> _Task to complete_
Write out, precisely and in full, each line of the material.

> _Record set_
◆ ◆ ◆ ◆ ◆ ◆ ◆

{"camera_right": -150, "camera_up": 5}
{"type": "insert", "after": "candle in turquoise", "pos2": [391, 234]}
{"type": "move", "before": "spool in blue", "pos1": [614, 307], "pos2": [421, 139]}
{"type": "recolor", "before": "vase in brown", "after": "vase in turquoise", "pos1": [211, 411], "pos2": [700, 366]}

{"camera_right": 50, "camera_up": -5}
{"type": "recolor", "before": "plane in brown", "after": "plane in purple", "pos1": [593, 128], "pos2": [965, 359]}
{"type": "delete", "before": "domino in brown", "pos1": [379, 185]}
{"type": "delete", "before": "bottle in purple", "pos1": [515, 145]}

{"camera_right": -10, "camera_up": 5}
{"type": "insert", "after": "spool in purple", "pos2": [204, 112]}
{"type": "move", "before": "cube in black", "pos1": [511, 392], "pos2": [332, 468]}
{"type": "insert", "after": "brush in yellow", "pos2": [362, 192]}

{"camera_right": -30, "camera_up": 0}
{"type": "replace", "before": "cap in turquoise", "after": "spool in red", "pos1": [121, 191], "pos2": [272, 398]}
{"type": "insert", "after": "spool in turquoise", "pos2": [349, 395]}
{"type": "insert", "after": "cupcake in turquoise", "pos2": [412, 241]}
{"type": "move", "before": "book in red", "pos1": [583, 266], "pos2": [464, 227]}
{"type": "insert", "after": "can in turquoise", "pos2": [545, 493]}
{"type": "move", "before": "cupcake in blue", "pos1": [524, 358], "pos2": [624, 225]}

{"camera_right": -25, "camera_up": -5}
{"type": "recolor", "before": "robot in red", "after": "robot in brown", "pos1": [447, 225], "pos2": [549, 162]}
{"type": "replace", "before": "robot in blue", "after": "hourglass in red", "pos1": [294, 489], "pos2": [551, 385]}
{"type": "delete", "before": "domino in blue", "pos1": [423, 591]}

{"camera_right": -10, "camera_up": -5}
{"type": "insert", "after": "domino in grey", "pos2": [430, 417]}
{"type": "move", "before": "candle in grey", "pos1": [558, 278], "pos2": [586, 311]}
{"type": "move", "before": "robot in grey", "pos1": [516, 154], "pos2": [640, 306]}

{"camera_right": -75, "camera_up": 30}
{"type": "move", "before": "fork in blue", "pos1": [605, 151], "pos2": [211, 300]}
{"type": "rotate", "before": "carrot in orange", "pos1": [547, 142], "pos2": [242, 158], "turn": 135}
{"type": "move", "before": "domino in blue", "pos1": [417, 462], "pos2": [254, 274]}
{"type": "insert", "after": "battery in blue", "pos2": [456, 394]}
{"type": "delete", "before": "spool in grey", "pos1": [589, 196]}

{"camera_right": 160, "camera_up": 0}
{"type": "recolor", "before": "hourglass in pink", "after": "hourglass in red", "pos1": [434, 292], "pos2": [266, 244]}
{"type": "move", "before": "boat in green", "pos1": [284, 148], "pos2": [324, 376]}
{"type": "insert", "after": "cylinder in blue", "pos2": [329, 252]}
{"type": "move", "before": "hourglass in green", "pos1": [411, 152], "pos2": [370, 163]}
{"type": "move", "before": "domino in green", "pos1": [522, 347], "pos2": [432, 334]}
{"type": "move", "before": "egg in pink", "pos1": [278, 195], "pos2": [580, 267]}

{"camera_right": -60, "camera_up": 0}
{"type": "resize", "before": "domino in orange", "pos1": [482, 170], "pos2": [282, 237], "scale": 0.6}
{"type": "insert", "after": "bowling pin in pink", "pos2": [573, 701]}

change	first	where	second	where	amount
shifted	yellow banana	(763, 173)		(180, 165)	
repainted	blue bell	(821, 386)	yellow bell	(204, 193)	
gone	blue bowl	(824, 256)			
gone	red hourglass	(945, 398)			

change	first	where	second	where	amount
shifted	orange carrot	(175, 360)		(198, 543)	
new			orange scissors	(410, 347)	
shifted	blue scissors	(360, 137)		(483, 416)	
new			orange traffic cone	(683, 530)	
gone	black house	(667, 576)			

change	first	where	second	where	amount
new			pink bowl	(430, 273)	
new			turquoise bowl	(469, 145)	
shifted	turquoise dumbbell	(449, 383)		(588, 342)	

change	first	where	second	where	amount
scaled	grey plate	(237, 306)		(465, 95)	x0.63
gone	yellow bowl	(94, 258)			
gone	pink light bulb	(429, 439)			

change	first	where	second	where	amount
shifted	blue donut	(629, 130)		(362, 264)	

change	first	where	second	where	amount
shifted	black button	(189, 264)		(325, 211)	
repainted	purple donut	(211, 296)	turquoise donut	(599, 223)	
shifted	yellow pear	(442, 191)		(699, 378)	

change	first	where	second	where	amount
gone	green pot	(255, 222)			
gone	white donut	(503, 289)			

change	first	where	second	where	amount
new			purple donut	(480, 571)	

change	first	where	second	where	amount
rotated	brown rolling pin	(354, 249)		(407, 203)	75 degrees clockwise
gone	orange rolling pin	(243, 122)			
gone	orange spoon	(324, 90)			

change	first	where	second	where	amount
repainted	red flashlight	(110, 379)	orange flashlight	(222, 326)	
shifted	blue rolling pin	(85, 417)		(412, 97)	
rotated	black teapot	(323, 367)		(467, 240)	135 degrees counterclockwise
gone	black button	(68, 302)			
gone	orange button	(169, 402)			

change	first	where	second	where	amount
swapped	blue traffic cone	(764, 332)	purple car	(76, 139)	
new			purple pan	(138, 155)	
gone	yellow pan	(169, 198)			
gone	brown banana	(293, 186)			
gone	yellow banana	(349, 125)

◆ ◆ ◆ ◆ ◆ ◆ ◆

> _Answer to this task_
{"camera_right": -150, "camera_up": 5}
{"type": "insert", "after": "candle in turquoise", "pos2": [391, 234]}
{"type": "move", "before": "spool in blue", "pos1": [614, 307], "pos2": [421, 139]}
{"type": "recolor", "before": "vase in brown", "after": "vase in turquoise", "pos1": [211, 411], "pos2": [700, 366]}

{"camera_right": 50, "camera_up": -5}
{"type": "recolor", "before": "plane in brown", "after": "plane in purple", "pos1": [593, 128], "pos2": [965, 359]}
{"type": "delete", "before": "domino in brown", "pos1": [379, 185]}
{"type": "delete", "before": "bottle in purple", "pos1": [515, 145]}

{"camera_right": -10, "camera_up": 5}
{"type": "insert", "after": "spool in purple", "pos2": [204, 112]}
{"type": "move", "before": "cube in black", "pos1": [511, 392], "pos2": [332, 468]}
{"type": "insert", "after": "brush in yellow", "pos2": [362, 192]}

{"camera_right": -30, "camera_up": 0}
{"type": "replace", "before": "cap in turquoise", "after": "spool in red", "pos1": [121, 191], "pos2": [272, 398]}
{"type": "insert", "after": "spool in turquoise", "pos2": [349, 395]}
{"type": "insert", "after": "cupcake in turquoise", "pos2": [412, 241]}
{"type": "move", "before": "book in red", "pos1": [583, 266], "pos2": [464, 227]}
{"type": "insert", "after": "can in turquoise", "pos2": [545, 493]}
{"type": "move", "before": "cupcake in blue", "pos1": [524, 358], "pos2": [624, 225]}

{"camera_right": -25, "camera_up": -5}
{"type": "recolor", "before": "robot in red", "after": "robot in brown", "pos1": [447, 225], "pos2": [549, 162]}
{"type": "replace", "before": "robot in blue", "after": "hourglass in red", "pos1": [294, 489], "pos2": [551, 385]}
{"type": "delete", "before": "domino in blue", "pos1": [423, 591]}

{"camera_right": -10, "camera_up": -5}
{"type": "insert", "after": "domino in grey", "pos2": [430, 417]}
{"type": "move", "before": "candle in grey", "pos1": [558, 278], "pos2": [586, 311]}
{"type": "move", "before": "robot in grey", "pos1": [516, 154], "pos2": [640, 306]}

{"camera_right": -75, "camera_up": 30}
{"type": "move", "before": "fork in blue", "pos1": [605, 151], "pos2": [211, 300]}
{"type": "rotate", "before": "carrot in orange", "pos1": [547, 142], "pos2": [242, 158], "turn": 135}
{"type": "move", "before": "domino in blue", "pos1": [417, 462], "pos2": [254, 274]}
{"type": "insert", "after": "battery in blue", "pos2": [456, 394]}
{"type": "delete", "before": "spool in grey", "pos1": [589, 196]}

{"camera_right": 160, "camera_up": 0}
{"type": "recolor", "before": "hourglass in pink", "after": "hourglass in red", "pos1": [434, 292], "pos2": [266, 244]}
{"type": "move", "before": "boat in green", "pos1": [284, 148], "pos2": [324, 376]}
{"type": "insert", "after": "cylinder in blue", "pos2": [329, 252]}
{"type": "move", "before": "hourglass in green", "pos1": [411, 152], "pos2": [370, 163]}
{"type": "move", "before": "domino in green", "pos1": [522, 347], "pos2": [432, 334]}
{"type": "move", "before": "egg in pink", "pos1": [278, 195], "pos2": [580, 267]}

{"camera_right": -60, "camera_up": 0}
{"type": "resize", "before": "domino in orange", "pos1": [482, 170], "pos2": [282, 237], "scale": 0.6}
{"type": "insert", "after": "bowling pin in pink", "pos2": [573, 701]}

change	first	where	second	where	amount
shifted	yellow banana	(763, 173)		(180, 165)	
repainted	blue bell	(821, 386)	yellow bell	(204, 193)	
gone	blue bowl	(824, 256)			
gone	red hourglass	(945, 398)			

change	first	where	second	where	amount
shifted	orange carrot	(175, 360)		(198, 543)	
new			orange scissors	(410, 347)	
shifted	blue scissors	(360, 137)		(483, 416)	
new			orange traffic cone	(683, 530)	
gone	black house	(667, 576)			

change	first	where	second	where	amount
new			pink bowl	(430, 273)	
new			turquoise bowl	(469, 145)	
shifted	turquoise dumbbell	(449, 383)		(588, 342)	

change	first	where	second	where	amount
scaled	grey plate	(237, 306)		(465, 95)	x0.63
gone	yellow bowl	(94, 258)			
gone	pink light bulb	(429, 439)			

change	first	where	second	where	amount
shifted	blue donut	(629, 130)		(362, 264)	

change	first	where	second	where	amount
shifted	black button	(189, 264)		(325, 211)	
repainted	purple donut	(211, 296)	turquoise donut	(599, 223)	
shifted	yellow pear	(442, 191)		(699, 378)	

change	first	where	second	where	amount
gone	green pot	(255, 222)			
gone	white donut	(503, 289)			

change	first	where	second	where	amount
new			purple donut	(480, 571)	

change	first	where	second	where	amount
rotated	brown rolling pin	(354, 249)		(407, 203)	75 degrees clockwise
gone	orange rolling pin	(243, 122)			
gone	orange spoon	(324, 90)			

change	first	where	second	where	amount
repainted	red flashlight	(110, 379)	orange flashlight	(222, 326)	
shifted	blue rolling pin	(85, 417)		(412, 97)	
rotated	black teapot	(323, 367)		(467, 240)	135 degrees counterclockwise
gone	black button	(68, 302)			
gone	orange button	(169, 402)			

change	first	where	second	where	amount
swapped	blue traffic cone	(764, 332)	purple car	(76, 139)	
new			purple pan	(138, 155)	
gone	yellow pan	(169, 198)			
gone	brown banana	(293, 186)			
gone	yellow banana	(349, 125)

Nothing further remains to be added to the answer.